Recorded data
++++++++++

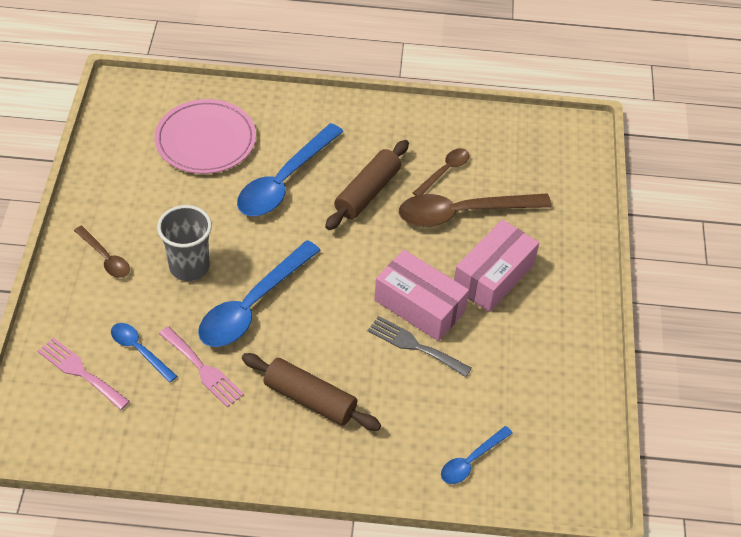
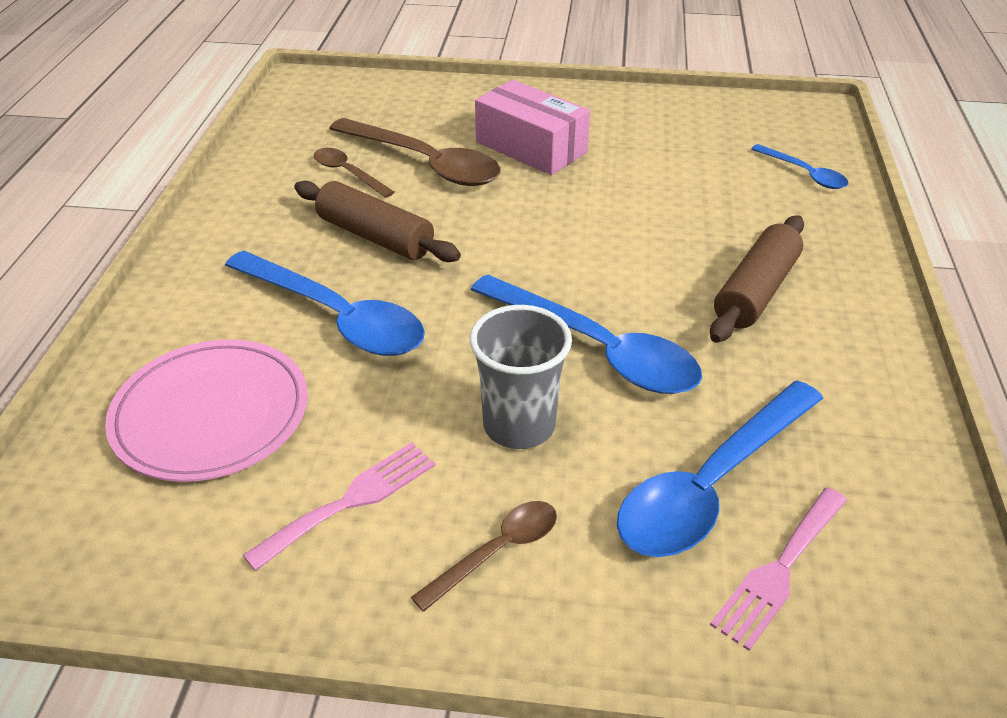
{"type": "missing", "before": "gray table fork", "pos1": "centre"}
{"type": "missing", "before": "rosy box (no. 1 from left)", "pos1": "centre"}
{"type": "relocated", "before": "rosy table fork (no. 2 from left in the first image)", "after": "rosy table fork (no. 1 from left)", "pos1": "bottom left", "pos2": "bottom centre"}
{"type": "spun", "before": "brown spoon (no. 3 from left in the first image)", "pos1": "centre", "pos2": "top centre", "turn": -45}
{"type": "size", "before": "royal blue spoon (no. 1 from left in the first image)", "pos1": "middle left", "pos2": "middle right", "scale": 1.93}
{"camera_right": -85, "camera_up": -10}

++++++++++

● **Work required**:
Count how many lines in the records above hold the word "image", and answer with that number alone.

● **Result below**:
3